- ASSIGNMENT
The result should be the lines from the one holding "cyan 1x3 brick [232,294,316,402]" to the final line of the records below, repeated exactly and with no pictures.

- RECORDS PROVIDED
☆ ☆ ☆ ☆ ☆ ☆ ☆

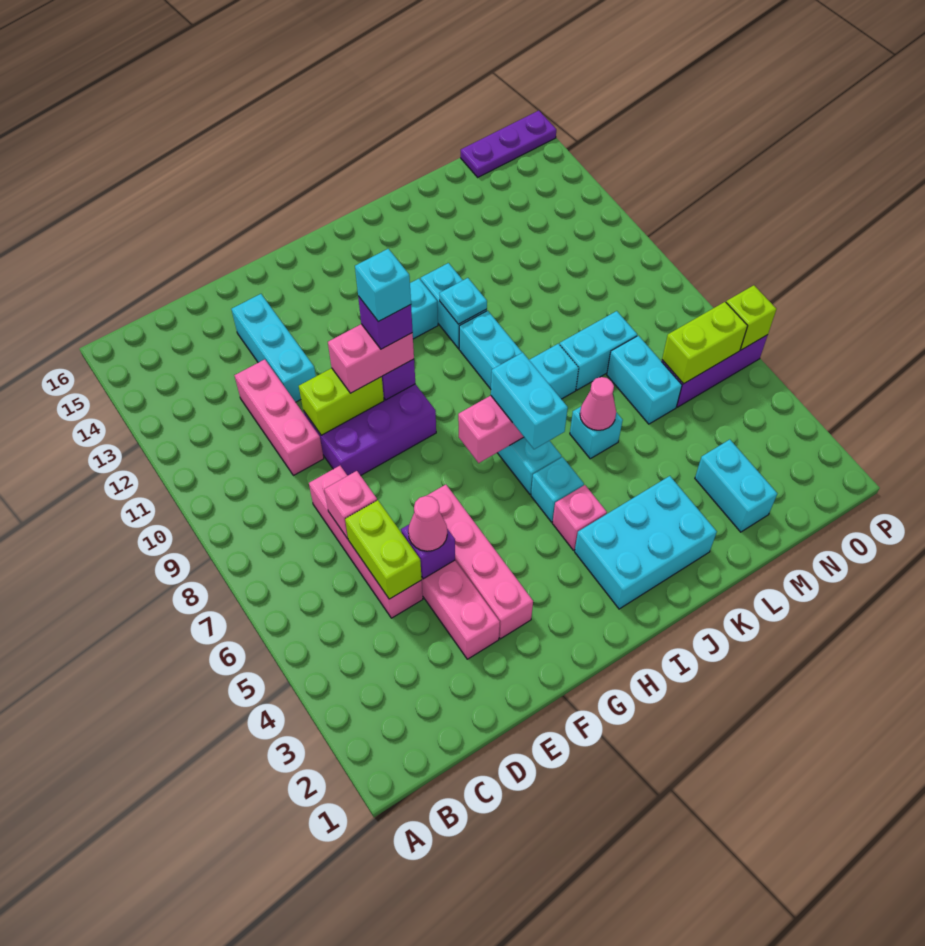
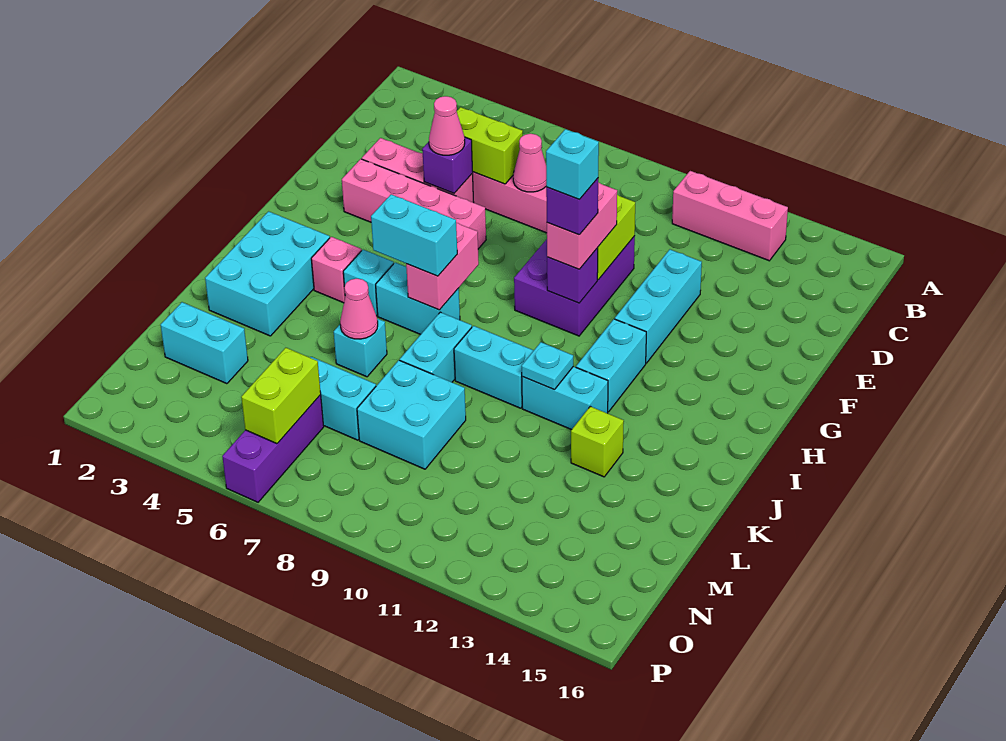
pink 1x1 brick [324,471,377,539] -> pink 1x1 cone [513,134,546,192]
pink 1x3 brick [234,359,324,476] -> pink 1x3 brick moved to [672,171,788,261]
cyan 1x3 brick [232,294,316,402] -> cyan 1x3 brick turned to [615,250,702,363]
cyan 1x2 brick [560,311,637,390] -> cyan 2x2 brick [357,360,466,469]
purple 1x3 plate [461,111,556,177] -> none
lime 1x1 brick [726,285,776,350] -> lime 1x1 brick moved to [571,406,624,477]

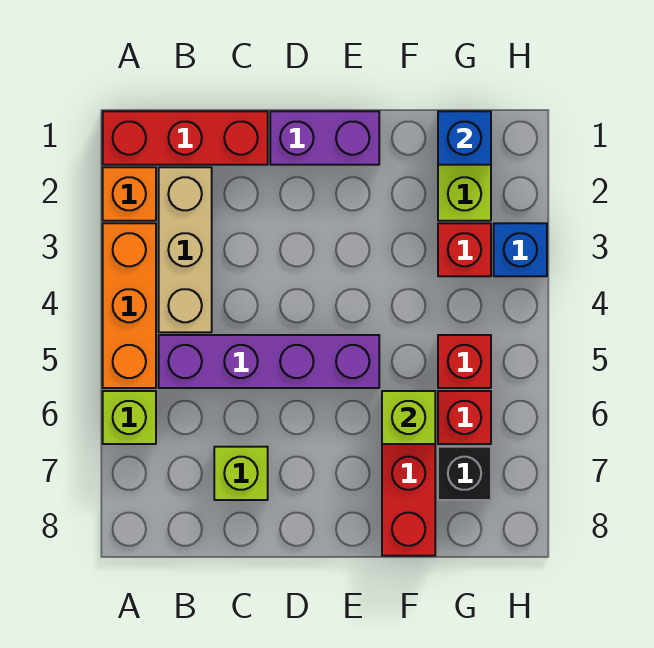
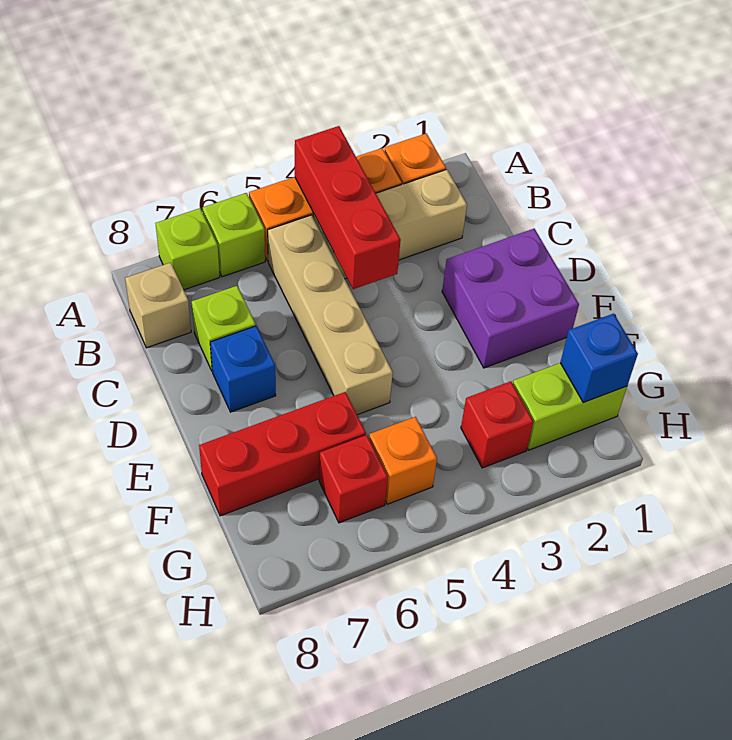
red 1x3 brick [103,111,268,165] -> red 1x3 brick moved to [295,126,401,289]
purple 1x4 brick [159,335,379,388] -> tan 1x4 brick [268,215,393,415]
none -> tan 1x1 brick [125,263,191,348]
purple 1x2 brick [270,111,379,165] -> purple 2x2 brick [442,229,579,368]
lime 1x1 brick [382,391,435,444] -> lime 1x1 brick moved to [156,208,220,290]
red 1x1 brick [438,335,491,388] -> orange 1x1 brick [369,417,437,504]
black 1x1 brick [438,447,491,500] -> none
blue 1x1 brick [494,223,547,276] -> blue 1x1 brick moved to [210,326,276,412]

☆ ☆ ☆ ☆ ☆ ☆ ☆

- RESULT OF THE TASK
cyan 1x3 brick [232,294,316,402] -> cyan 1x3 brick turned to [615,250,702,363]
cyan 1x2 brick [560,311,637,390] -> cyan 2x2 brick [357,360,466,469]
purple 1x3 plate [461,111,556,177] -> none
lime 1x1 brick [726,285,776,350] -> lime 1x1 brick moved to [571,406,624,477]

red 1x3 brick [103,111,268,165] -> red 1x3 brick moved to [295,126,401,289]
purple 1x4 brick [159,335,379,388] -> tan 1x4 brick [268,215,393,415]
none -> tan 1x1 brick [125,263,191,348]
purple 1x2 brick [270,111,379,165] -> purple 2x2 brick [442,229,579,368]
lime 1x1 brick [382,391,435,444] -> lime 1x1 brick moved to [156,208,220,290]
red 1x1 brick [438,335,491,388] -> orange 1x1 brick [369,417,437,504]
black 1x1 brick [438,447,491,500] -> none
blue 1x1 brick [494,223,547,276] -> blue 1x1 brick moved to [210,326,276,412]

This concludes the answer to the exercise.